_Goal of the exercise_
Going down the data below, set down exactly the line with "grey 1x2 brick" and each line after it through the line with "pink 1x1 brick"; no other lines.

========================================================================

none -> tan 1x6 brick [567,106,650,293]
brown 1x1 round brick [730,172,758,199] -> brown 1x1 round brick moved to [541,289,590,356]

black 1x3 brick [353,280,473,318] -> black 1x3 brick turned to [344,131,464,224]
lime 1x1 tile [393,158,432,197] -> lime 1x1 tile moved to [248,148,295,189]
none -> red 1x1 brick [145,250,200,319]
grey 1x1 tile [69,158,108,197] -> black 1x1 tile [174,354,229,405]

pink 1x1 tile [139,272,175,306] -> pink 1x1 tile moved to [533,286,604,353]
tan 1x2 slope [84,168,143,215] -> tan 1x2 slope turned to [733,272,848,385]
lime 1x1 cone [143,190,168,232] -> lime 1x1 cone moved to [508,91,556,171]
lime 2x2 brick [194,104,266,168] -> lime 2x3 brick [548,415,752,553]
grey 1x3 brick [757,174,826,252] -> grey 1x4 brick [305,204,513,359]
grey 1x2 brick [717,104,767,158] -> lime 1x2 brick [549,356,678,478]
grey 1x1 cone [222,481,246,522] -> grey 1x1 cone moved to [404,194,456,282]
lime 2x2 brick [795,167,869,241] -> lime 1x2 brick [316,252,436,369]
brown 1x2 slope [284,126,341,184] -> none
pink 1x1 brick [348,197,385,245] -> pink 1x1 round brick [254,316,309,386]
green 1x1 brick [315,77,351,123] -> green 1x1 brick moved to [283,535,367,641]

========================================================================

_Result of this exercise_
grey 1x2 brick [717,104,767,158] -> lime 1x2 brick [549,356,678,478]
grey 1x1 cone [222,481,246,522] -> grey 1x1 cone moved to [404,194,456,282]
lime 2x2 brick [795,167,869,241] -> lime 1x2 brick [316,252,436,369]
brown 1x2 slope [284,126,341,184] -> none
pink 1x1 brick [348,197,385,245] -> pink 1x1 round brick [254,316,309,386]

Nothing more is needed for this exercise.